> _Instructions to follow_: Look below for the line with "RFID pin GND: GND -> 5V". Extract that line and each one after it through the last, word for word.

*** Opening of Source records ***

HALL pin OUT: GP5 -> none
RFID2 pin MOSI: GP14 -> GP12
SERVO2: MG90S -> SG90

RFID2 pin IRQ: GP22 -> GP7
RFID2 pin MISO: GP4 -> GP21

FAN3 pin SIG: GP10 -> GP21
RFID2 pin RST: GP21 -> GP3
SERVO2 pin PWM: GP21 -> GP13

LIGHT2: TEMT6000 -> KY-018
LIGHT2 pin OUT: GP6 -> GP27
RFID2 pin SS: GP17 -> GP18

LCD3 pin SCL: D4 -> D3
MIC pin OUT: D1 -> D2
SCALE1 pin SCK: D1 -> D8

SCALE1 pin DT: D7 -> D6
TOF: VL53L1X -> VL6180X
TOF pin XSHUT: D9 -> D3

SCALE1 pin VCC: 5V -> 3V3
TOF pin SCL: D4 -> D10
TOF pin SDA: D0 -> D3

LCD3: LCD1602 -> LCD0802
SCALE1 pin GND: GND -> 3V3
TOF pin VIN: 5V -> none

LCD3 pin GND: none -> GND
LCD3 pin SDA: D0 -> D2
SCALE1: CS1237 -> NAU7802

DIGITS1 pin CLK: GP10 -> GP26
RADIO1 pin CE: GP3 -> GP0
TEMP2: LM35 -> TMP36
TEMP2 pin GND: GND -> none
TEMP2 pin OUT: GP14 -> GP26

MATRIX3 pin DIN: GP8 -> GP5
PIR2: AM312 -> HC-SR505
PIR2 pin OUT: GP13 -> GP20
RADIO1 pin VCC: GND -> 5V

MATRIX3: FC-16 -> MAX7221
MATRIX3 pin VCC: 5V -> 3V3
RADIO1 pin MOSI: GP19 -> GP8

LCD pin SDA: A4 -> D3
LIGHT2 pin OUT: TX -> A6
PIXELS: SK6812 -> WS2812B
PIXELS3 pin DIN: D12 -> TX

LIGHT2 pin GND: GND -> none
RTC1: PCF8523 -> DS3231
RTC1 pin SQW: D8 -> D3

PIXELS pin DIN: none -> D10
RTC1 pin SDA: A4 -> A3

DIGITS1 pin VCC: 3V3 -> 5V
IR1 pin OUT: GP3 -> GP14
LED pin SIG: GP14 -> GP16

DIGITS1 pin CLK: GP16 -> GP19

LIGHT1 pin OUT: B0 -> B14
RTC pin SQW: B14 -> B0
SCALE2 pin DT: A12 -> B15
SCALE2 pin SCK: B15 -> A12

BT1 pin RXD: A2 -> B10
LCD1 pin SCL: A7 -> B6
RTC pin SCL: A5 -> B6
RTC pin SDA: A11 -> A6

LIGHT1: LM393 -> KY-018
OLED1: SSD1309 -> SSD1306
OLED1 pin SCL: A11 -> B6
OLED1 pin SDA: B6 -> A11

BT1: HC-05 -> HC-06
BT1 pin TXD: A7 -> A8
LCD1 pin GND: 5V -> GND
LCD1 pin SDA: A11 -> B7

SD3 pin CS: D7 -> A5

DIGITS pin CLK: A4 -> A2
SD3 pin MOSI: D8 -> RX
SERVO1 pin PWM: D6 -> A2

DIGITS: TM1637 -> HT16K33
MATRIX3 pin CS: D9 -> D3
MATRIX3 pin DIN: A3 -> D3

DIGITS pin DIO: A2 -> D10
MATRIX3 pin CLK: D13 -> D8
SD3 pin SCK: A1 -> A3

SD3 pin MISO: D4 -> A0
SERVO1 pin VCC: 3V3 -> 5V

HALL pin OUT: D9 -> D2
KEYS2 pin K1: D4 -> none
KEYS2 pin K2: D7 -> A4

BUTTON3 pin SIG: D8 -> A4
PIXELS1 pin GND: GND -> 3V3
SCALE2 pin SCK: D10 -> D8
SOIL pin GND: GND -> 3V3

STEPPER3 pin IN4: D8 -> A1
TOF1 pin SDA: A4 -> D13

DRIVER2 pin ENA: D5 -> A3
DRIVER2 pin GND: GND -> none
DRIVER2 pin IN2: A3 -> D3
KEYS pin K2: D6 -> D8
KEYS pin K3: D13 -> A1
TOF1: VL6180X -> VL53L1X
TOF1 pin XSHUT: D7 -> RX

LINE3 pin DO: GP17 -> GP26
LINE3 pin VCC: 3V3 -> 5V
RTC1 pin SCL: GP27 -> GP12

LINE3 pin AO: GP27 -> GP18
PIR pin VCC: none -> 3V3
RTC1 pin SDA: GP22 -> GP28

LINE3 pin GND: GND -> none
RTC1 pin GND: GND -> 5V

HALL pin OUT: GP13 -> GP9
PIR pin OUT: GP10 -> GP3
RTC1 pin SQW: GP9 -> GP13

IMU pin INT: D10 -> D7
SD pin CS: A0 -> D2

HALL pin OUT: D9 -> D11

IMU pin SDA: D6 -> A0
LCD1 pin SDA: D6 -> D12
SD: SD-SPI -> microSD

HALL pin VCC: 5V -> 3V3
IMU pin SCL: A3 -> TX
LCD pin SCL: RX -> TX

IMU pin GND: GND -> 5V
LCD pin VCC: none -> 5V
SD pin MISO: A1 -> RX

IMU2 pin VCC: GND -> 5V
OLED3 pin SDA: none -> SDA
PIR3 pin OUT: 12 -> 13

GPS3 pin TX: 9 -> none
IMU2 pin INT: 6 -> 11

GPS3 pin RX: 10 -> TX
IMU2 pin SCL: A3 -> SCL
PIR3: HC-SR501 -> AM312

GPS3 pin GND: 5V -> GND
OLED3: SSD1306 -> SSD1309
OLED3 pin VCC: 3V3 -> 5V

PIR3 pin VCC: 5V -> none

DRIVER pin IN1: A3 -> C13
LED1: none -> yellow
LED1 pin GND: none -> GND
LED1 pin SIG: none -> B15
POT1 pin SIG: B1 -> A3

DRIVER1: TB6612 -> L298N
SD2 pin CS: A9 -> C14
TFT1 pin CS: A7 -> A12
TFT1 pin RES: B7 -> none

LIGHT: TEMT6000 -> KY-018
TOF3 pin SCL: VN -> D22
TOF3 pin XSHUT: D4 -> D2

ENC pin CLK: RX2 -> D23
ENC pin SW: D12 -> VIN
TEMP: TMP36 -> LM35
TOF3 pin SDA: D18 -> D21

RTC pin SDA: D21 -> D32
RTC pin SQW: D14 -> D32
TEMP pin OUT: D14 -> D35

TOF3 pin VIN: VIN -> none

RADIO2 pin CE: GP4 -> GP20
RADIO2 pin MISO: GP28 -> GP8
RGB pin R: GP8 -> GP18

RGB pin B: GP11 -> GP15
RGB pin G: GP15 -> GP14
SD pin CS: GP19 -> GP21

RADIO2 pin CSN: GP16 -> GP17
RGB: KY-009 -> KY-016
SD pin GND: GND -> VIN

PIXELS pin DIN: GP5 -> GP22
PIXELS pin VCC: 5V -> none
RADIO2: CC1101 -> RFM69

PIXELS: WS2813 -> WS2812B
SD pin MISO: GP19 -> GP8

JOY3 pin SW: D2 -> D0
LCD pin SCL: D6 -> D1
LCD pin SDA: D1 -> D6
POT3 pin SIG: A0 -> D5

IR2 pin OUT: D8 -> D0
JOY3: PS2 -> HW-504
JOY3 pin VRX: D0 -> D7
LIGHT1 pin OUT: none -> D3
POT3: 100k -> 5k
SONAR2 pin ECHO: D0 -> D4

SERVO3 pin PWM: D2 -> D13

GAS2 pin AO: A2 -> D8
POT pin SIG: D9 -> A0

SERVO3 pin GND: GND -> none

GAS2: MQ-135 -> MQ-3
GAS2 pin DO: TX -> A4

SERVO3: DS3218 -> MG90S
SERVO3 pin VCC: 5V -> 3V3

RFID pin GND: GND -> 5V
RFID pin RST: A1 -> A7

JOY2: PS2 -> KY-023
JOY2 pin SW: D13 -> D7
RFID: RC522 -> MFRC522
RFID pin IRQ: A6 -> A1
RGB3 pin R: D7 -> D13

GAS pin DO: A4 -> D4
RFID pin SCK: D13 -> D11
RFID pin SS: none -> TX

*** Close of Source records ***

> _Worked solution_:
RFID pin GND: GND -> 5V
RFID pin RST: A1 -> A7

JOY2: PS2 -> KY-023
JOY2 pin SW: D13 -> D7
RFID: RC522 -> MFRC522
RFID pin IRQ: A6 -> A1
RGB3 pin R: D7 -> D13

GAS pin DO: A4 -> D4
RFID pin SCK: D13 -> D11
RFID pin SS: none -> TX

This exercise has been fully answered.